### TASK DIRECTIONS
Repeat the lines of the listing below exactly, starting at the line that contains "D2: diode (A VBUS, K BUF) -> none" and running through the last line, both included, and only those.
====== EXTRACTED MATERIAL ======
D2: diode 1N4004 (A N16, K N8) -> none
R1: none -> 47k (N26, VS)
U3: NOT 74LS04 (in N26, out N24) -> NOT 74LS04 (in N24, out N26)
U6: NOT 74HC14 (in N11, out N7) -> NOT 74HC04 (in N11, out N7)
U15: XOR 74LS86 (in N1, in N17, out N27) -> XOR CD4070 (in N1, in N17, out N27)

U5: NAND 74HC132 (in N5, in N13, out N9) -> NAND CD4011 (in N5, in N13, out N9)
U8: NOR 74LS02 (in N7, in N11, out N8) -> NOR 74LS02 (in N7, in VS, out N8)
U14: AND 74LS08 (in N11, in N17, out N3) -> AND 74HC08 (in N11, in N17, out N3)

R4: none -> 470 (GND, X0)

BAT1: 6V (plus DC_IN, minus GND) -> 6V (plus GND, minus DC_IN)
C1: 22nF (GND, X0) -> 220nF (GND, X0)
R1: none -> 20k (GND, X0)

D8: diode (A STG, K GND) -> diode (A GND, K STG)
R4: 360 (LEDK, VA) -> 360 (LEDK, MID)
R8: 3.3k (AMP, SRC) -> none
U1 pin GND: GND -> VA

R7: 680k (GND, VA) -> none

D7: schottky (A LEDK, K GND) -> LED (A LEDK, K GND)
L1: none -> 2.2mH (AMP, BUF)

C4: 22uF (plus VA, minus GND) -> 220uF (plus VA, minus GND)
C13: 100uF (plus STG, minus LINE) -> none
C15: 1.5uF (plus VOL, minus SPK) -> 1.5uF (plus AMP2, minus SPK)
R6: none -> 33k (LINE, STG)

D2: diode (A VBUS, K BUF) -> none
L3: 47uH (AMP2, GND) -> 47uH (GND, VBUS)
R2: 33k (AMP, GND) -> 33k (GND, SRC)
======
### ANSWER SECTION
D2: diode (A VBUS, K BUF) -> none
L3: 47uH (AMP2, GND) -> 47uH (GND, VBUS)
R2: 33k (AMP, GND) -> 33k (GND, SRC)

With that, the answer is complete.